(Scene images with change listings)
------------------------------------------------
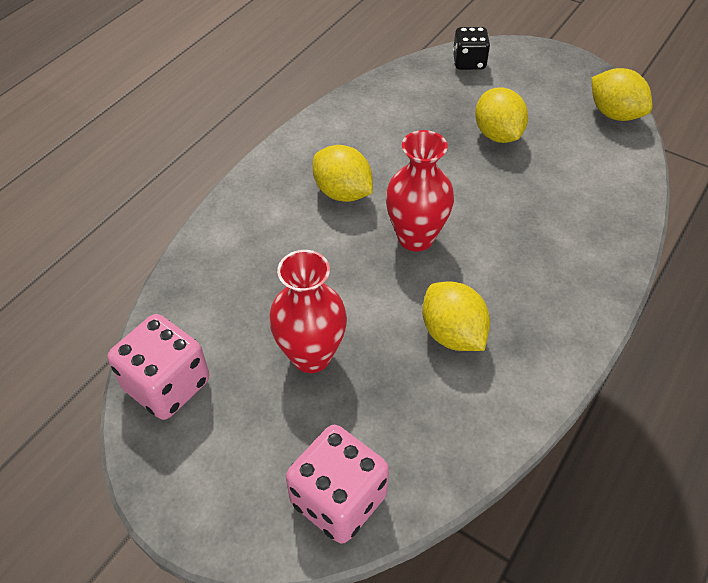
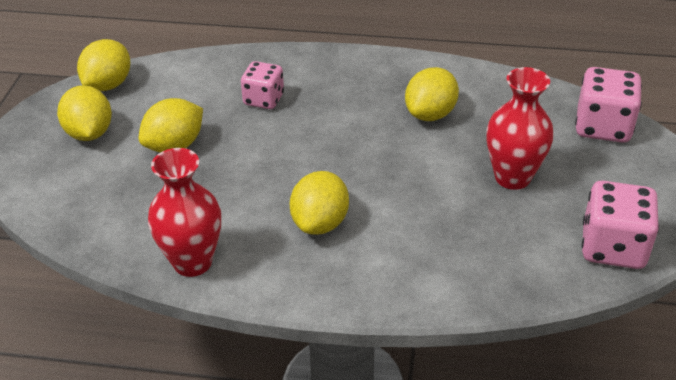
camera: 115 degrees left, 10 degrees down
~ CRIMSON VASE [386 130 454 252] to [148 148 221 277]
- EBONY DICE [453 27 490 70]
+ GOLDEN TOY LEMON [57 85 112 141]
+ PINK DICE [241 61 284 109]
------------------------------------------------
◆ **TASK ITEM**:
Select the lines from the entries that include the word "DICE".

◆ **WRITTEN RESPONSE**:
- EBONY DICE [453 27 490 70]
+ PINK DICE [241 61 284 109]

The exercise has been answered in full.